[MATERIAL FOR THE TASK]

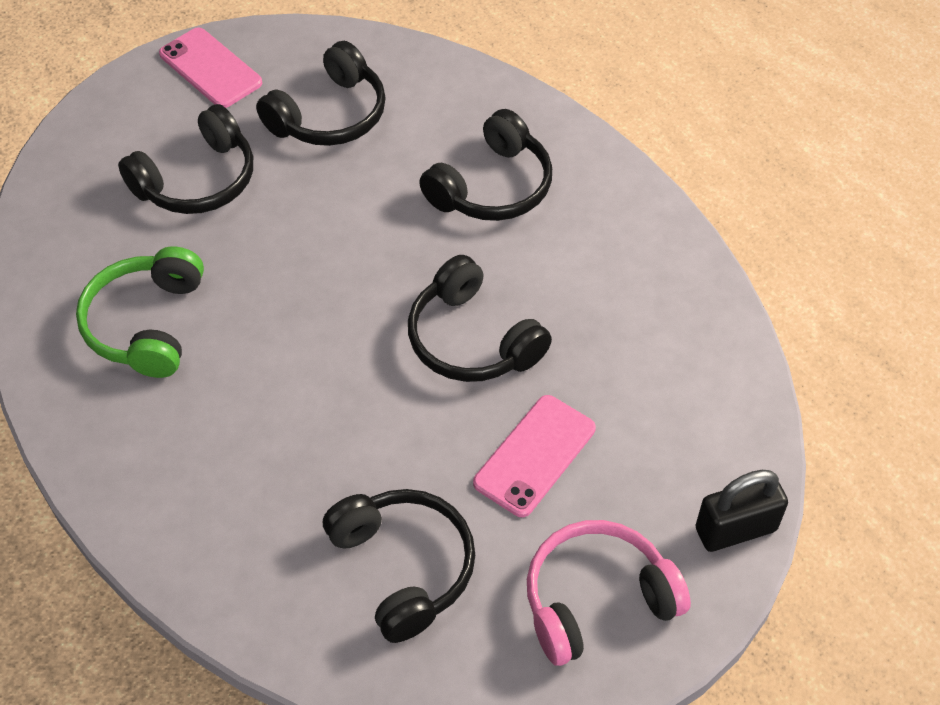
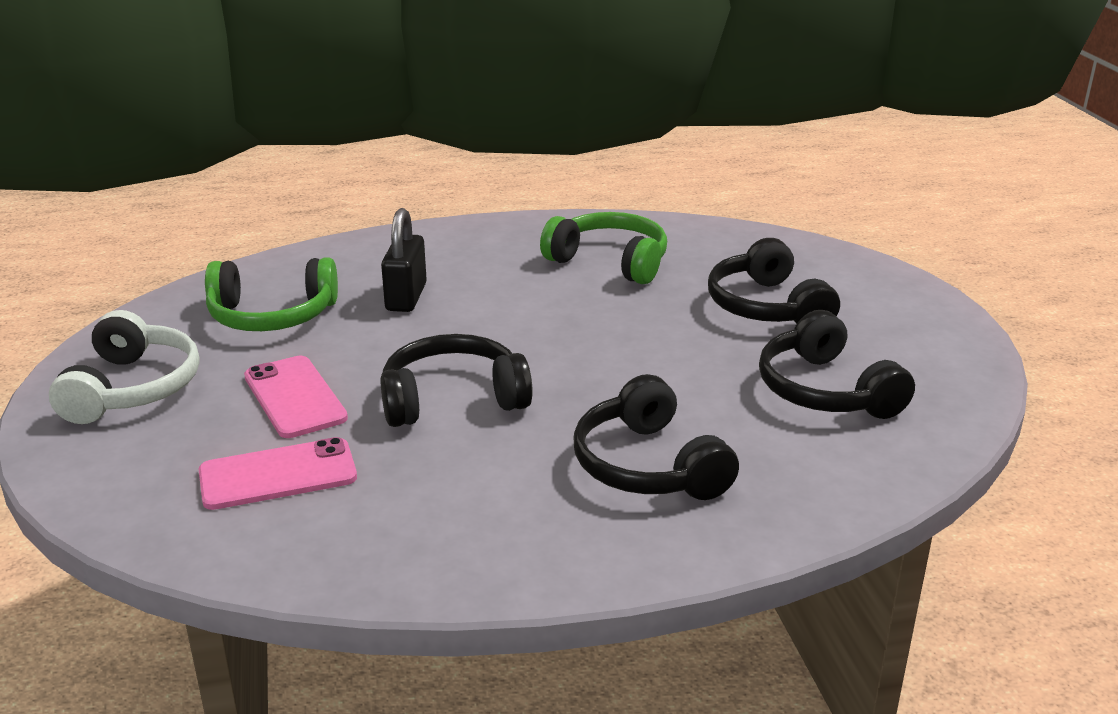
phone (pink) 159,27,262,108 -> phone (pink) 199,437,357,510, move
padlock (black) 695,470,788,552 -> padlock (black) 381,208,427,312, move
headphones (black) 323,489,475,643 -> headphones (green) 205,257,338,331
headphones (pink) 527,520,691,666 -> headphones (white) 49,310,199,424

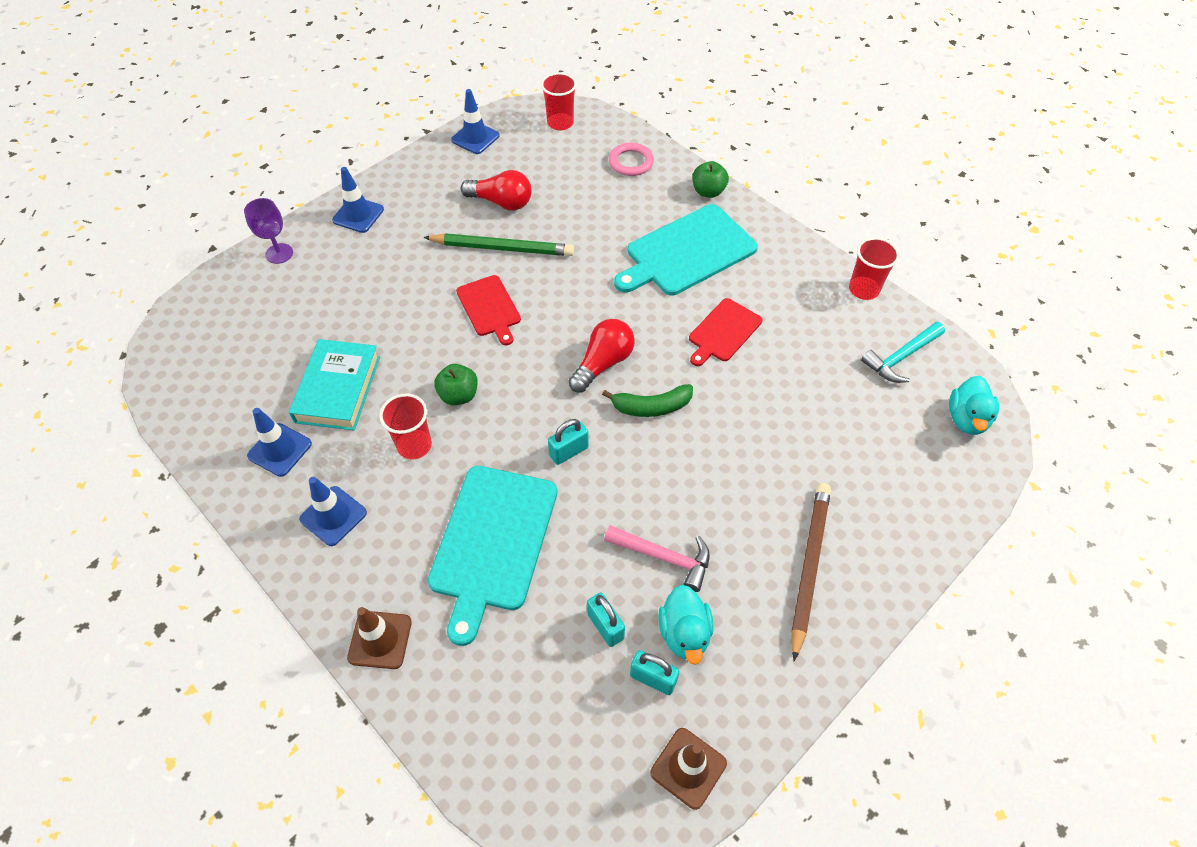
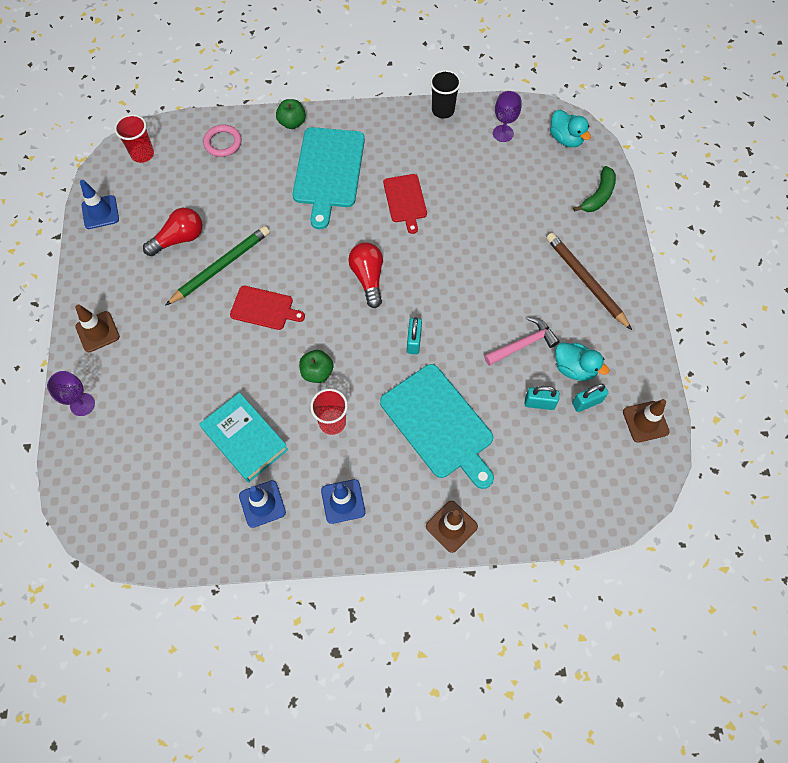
traffic cone (blue) 332,167,384,233 -> traffic cone (brown) 75,304,120,352
cup (red) 849,237,900,300 -> cup (black) 430,70,461,119
hammer (turquoise) 861,322,945,383 -> goblet (purple) 493,91,521,142
banana (green) 602,384,693,417 -> banana (green) 573,166,616,212, move

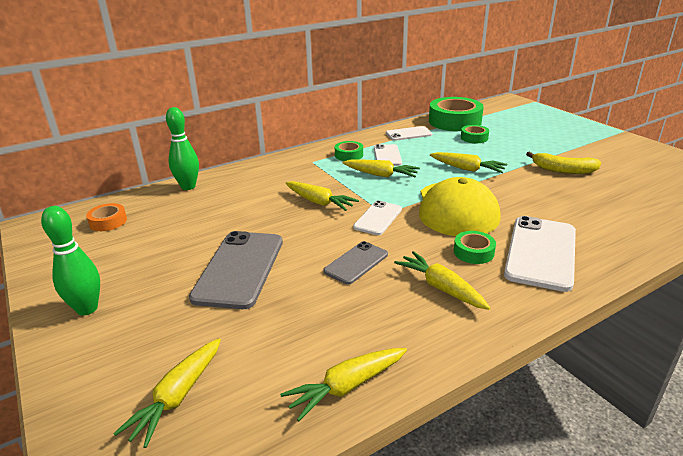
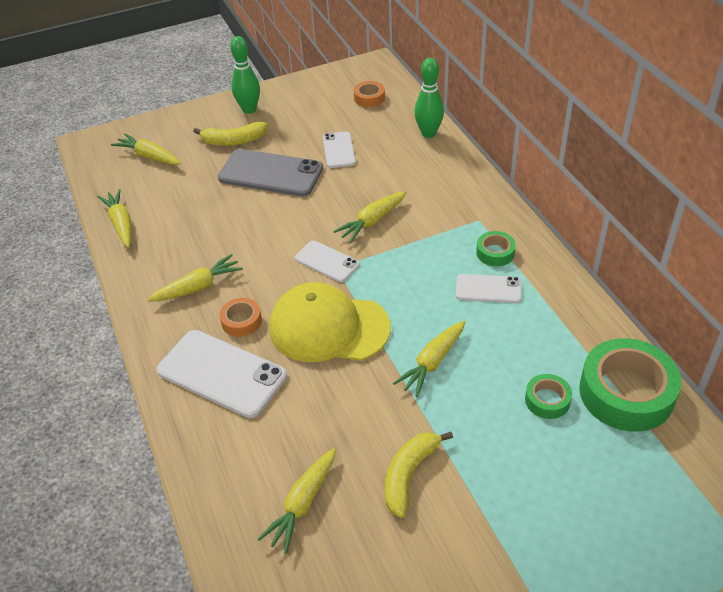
phone (white) 386,126,432,141 -> phone (white) 323,131,356,168, move
carrot (yellow) 342,160,420,177 -> carrot (yellow) 258,448,336,554, move
tape (green) 454,231,496,264 -> tape (orange) 219,298,262,337
phone (grey) 323,241,388,285 -> none
none -> banana (yellow) 193,122,268,146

[/MATERIAL FOR THE TASK]

* **ABOUT THIS EXERCISE**
Each entry must be retyped word for word, with every image omitted.

* **SOLUTION TO THIS TASK**
phone (pink) 159,27,262,108 -> phone (pink) 199,437,357,510, move
padlock (black) 695,470,788,552 -> padlock (black) 381,208,427,312, move
headphones (black) 323,489,475,643 -> headphones (green) 205,257,338,331
headphones (pink) 527,520,691,666 -> headphones (white) 49,310,199,424

traffic cone (blue) 332,167,384,233 -> traffic cone (brown) 75,304,120,352
cup (red) 849,237,900,300 -> cup (black) 430,70,461,119
hammer (turquoise) 861,322,945,383 -> goblet (purple) 493,91,521,142
banana (green) 602,384,693,417 -> banana (green) 573,166,616,212, move

phone (white) 386,126,432,141 -> phone (white) 323,131,356,168, move
carrot (yellow) 342,160,420,177 -> carrot (yellow) 258,448,336,554, move
tape (green) 454,231,496,264 -> tape (orange) 219,298,262,337
phone (grey) 323,241,388,285 -> none
none -> banana (yellow) 193,122,268,146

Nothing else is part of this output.